TASK GOAL: Copy the rows from the line with "Dushanbe: 2:00 -> 1:55" up to and including the line with "Izmir: 11:56 -> 11:52", renaming "none" to "absent" and keeping everything else unchanged.

** Begin SUPPLIED DATA **

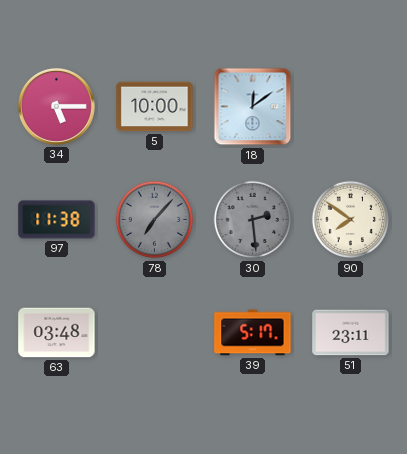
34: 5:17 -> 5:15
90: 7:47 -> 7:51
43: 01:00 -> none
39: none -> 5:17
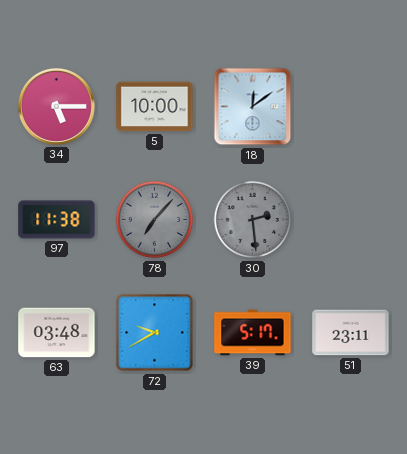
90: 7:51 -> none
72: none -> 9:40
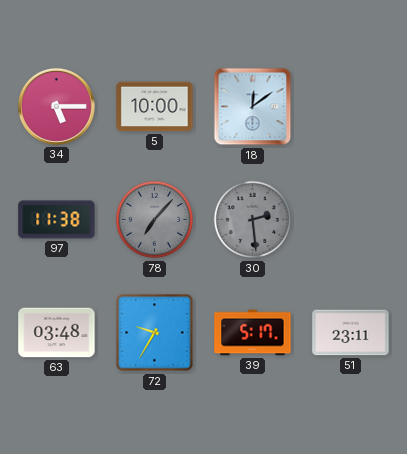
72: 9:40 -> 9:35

** End SUPPLIED DATA **
** Begin SUPPLIED DATA **

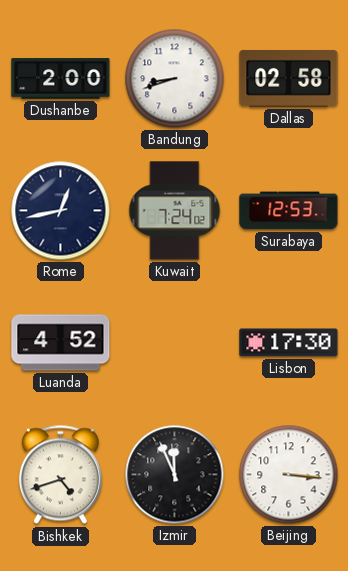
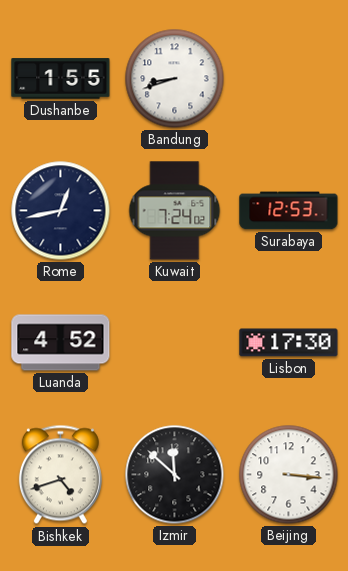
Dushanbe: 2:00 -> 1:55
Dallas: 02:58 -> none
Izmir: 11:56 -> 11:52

** End SUPPLIED DATA **

RESPONSE BELOW:
Dushanbe: 2:00 -> 1:55
Dallas: 02:58 -> absent
Izmir: 11:56 -> 11:52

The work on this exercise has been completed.